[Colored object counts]
....................

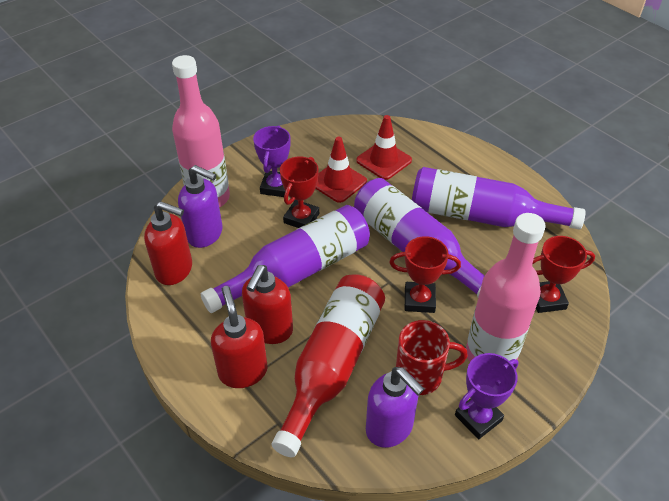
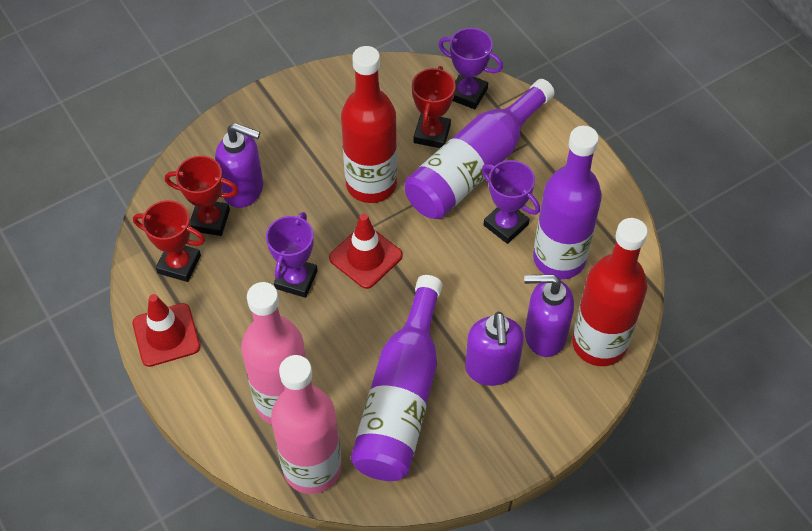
purple soap dispenser: [178,165,223,248] [366,367,424,448] = 2 -> [215,123,263,208] [465,311,524,386] [524,274,574,357] = 3
purple trophy: [253,125,291,197] [455,353,519,439] = 2 -> [266,212,318,298] [438,28,503,109] [482,160,540,244] = 3
red bottle: [272,275,385,457] = 1 -> [341,46,397,203] [572,218,648,366] = 2
red mug: [396,320,468,395] = 1 -> none = 0
red soap dispenser: [144,201,192,285] [211,286,268,388] [242,265,293,344] = 3 -> none = 0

....................

* _Task statement_
One exact copy of the data, no pictures: write it out line for line.

* _Solution below_
purple soap dispenser: [178,165,223,248] [366,367,424,448] = 2 -> [215,123,263,208] [465,311,524,386] [524,274,574,357] = 3
purple trophy: [253,125,291,197] [455,353,519,439] = 2 -> [266,212,318,298] [438,28,503,109] [482,160,540,244] = 3
red bottle: [272,275,385,457] = 1 -> [341,46,397,203] [572,218,648,366] = 2
red mug: [396,320,468,395] = 1 -> none = 0
red soap dispenser: [144,201,192,285] [211,286,268,388] [242,265,293,344] = 3 -> none = 0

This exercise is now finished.